-- WHAT YOU WILL DO --
Beginning at the line that contains "[538,227,582,301]", return every remaining line of the data below exactly; return nothing before it.

── INPUT ──

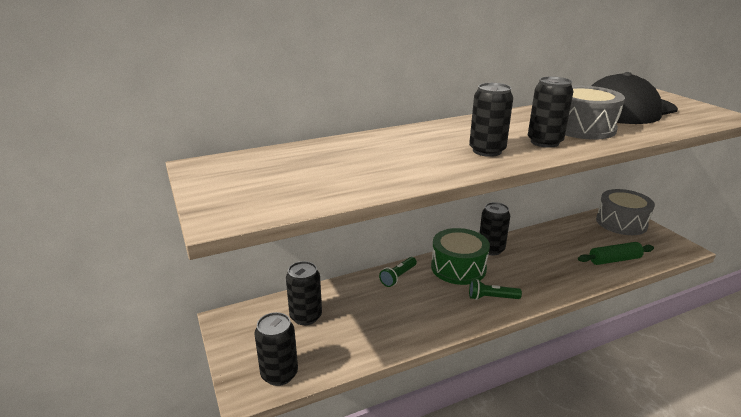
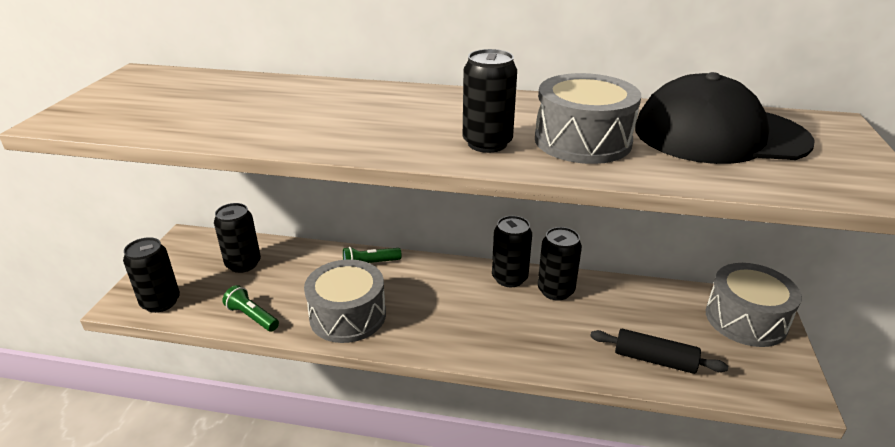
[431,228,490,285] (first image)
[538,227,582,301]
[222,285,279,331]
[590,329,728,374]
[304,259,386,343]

───

-- EXERCISE RESPONSE --
[538,227,582,301]
[222,285,279,331]
[590,329,728,374]
[304,259,386,343]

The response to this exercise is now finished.